▶ _Task details_:
Word for word, reproduce the listing that follows, excluding any pictures it contains.

▶ _Provided data_:
== Segment start ==

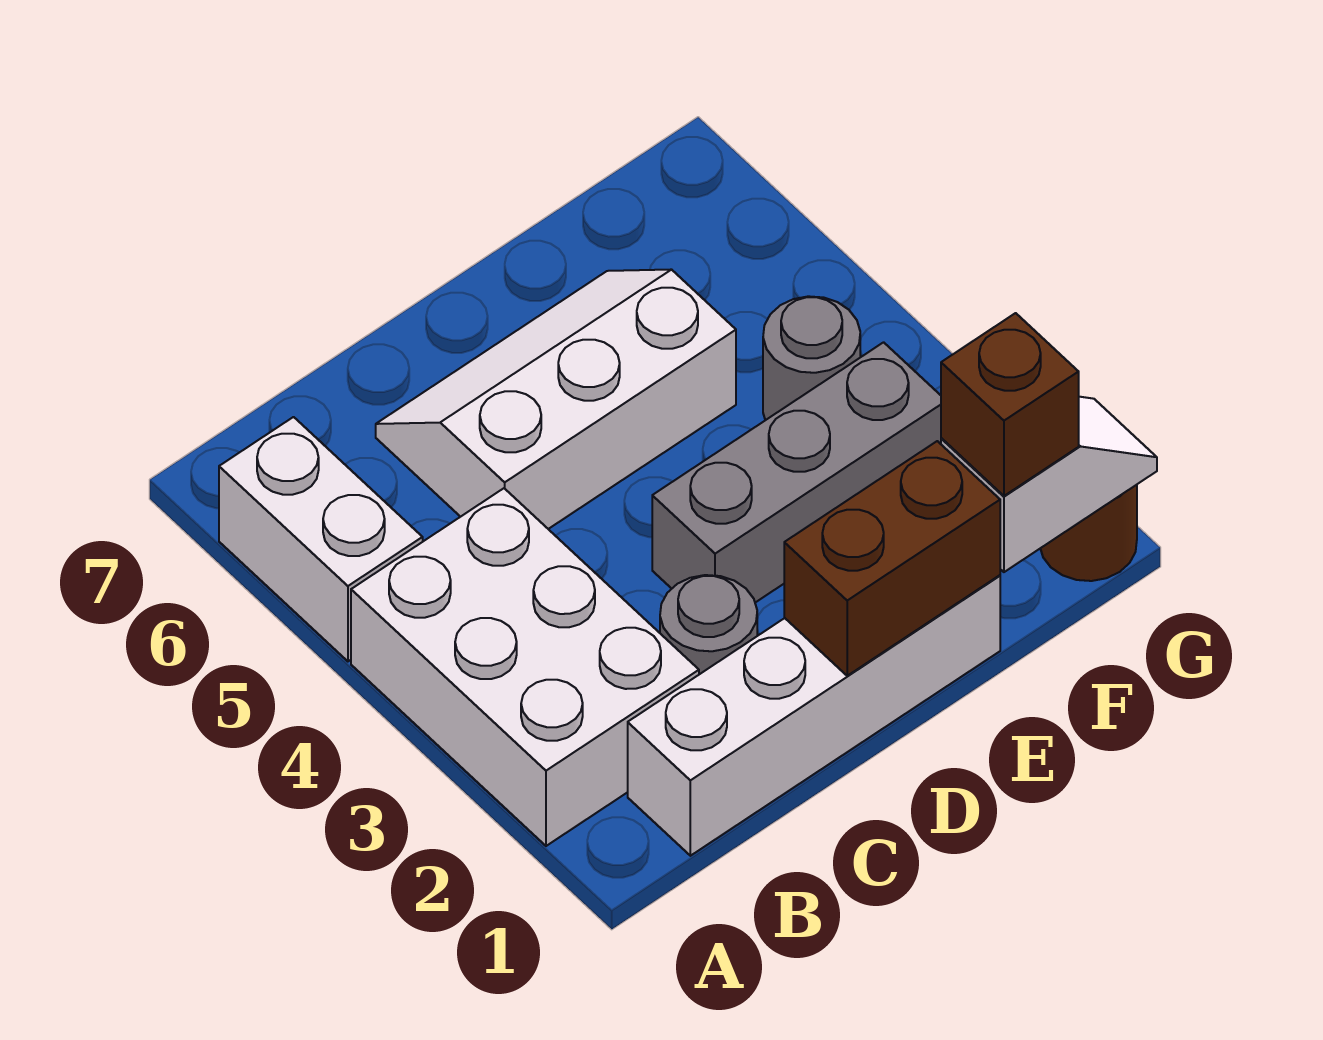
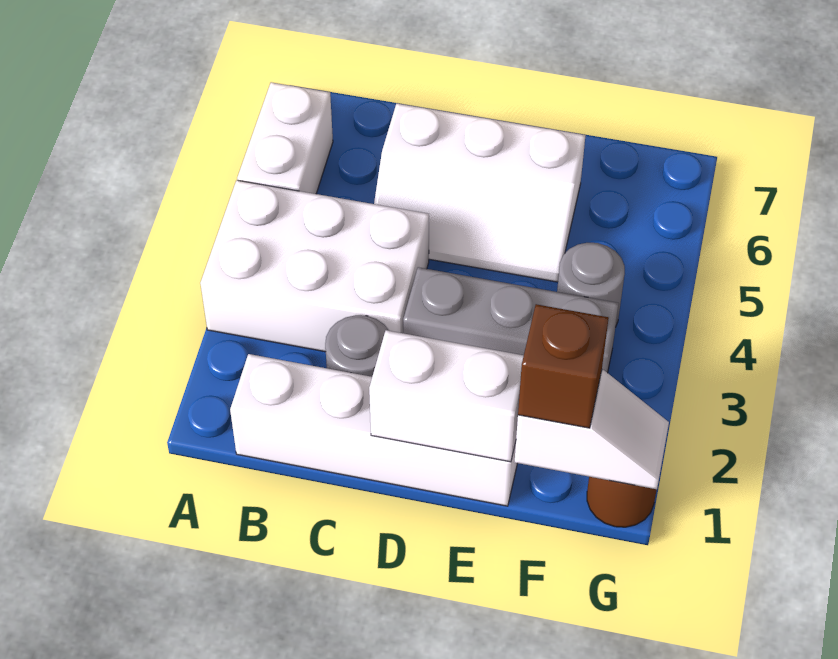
white brick A2:B4 level 1 -> white brick A3:C4 level 1
white slope C5:E6 level 1 top 5 -> white slope C5:E6 level 1 top 6
brown brick D1:E1 level 2 -> white brick D1:E1 level 2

== Segment end ==

▶ _Worked solution_:
white brick A2:B4 level 1 -> white brick A3:C4 level 1
white slope C5:E6 level 1 top 5 -> white slope C5:E6 level 1 top 6
brown brick D1:E1 level 2 -> white brick D1:E1 level 2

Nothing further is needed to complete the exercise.